■ SUPPLIED MATERIAL
+++
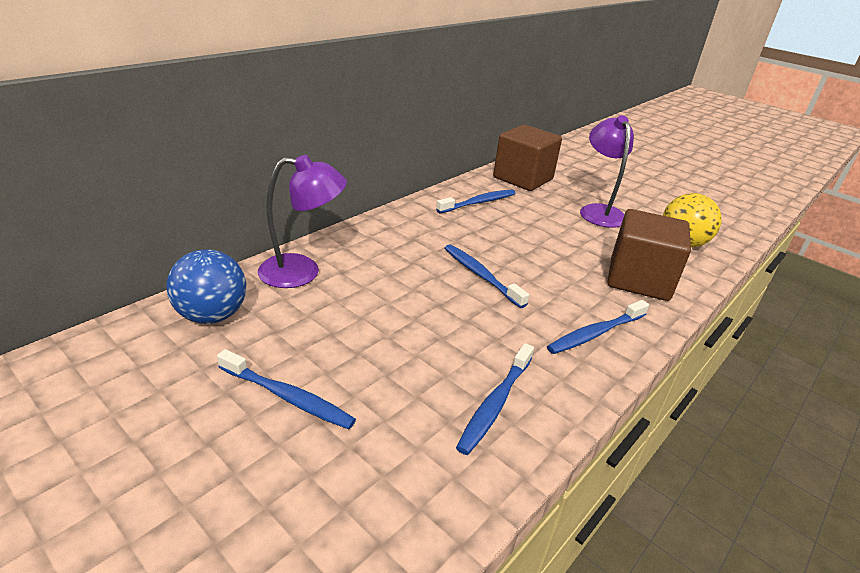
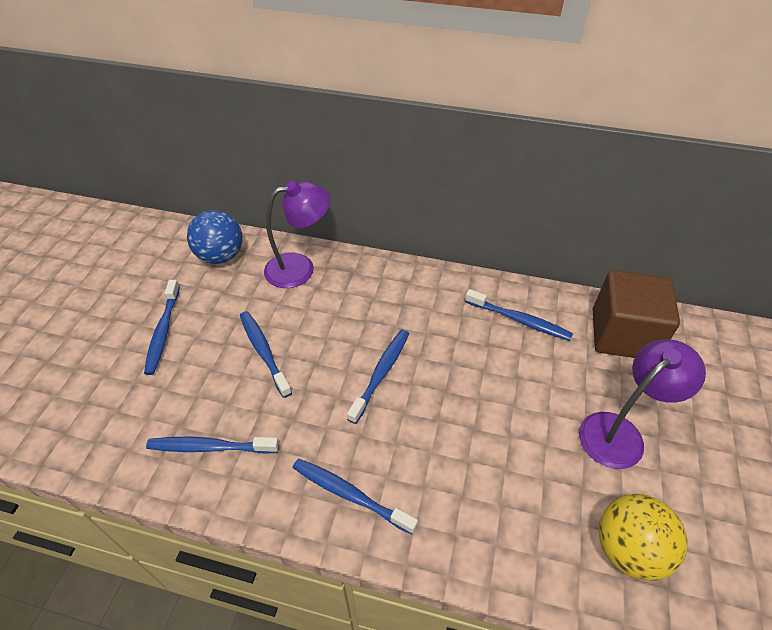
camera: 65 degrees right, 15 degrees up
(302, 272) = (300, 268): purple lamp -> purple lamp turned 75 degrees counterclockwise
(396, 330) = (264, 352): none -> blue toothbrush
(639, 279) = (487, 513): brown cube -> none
+++
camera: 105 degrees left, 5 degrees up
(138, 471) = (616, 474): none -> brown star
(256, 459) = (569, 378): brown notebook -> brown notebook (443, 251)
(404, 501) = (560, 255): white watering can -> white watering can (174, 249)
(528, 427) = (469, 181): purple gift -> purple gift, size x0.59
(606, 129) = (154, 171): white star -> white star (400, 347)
+++
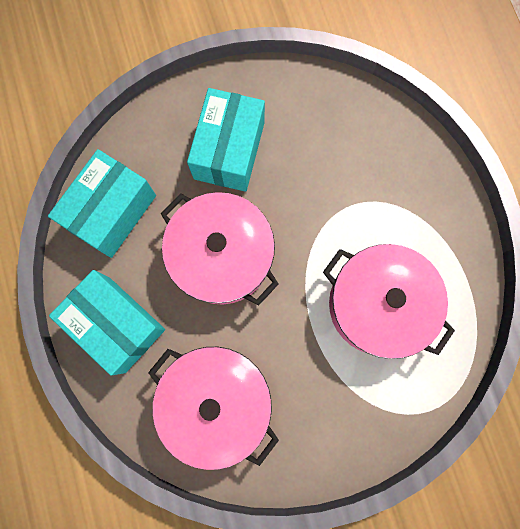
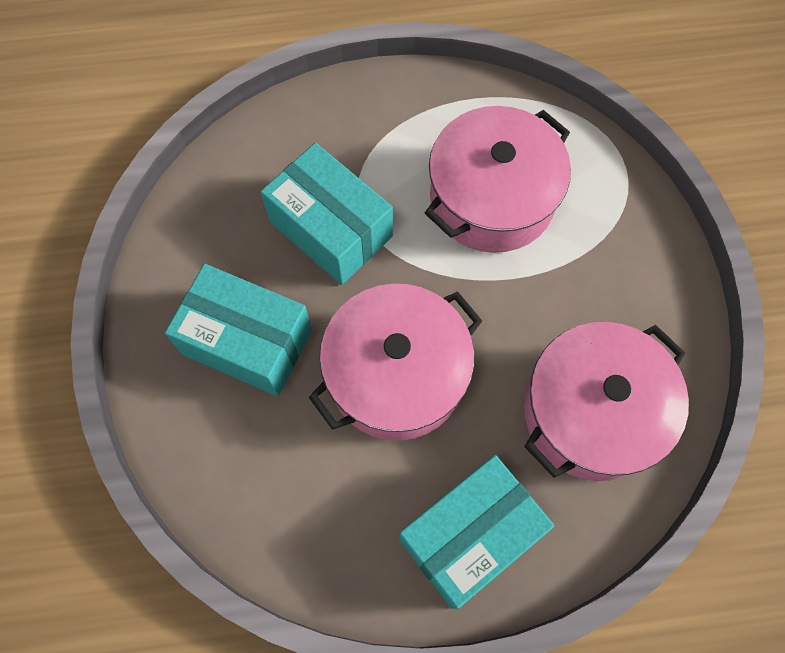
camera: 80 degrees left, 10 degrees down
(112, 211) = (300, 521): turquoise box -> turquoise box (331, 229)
+++
Return, in full, every line of these entries that holds "camera".

■ ANSWER TO THE PROBLEM
camera: 65 degrees right, 15 degrees up
camera: 105 degrees left, 5 degrees up
camera: 80 degrees left, 10 degrees down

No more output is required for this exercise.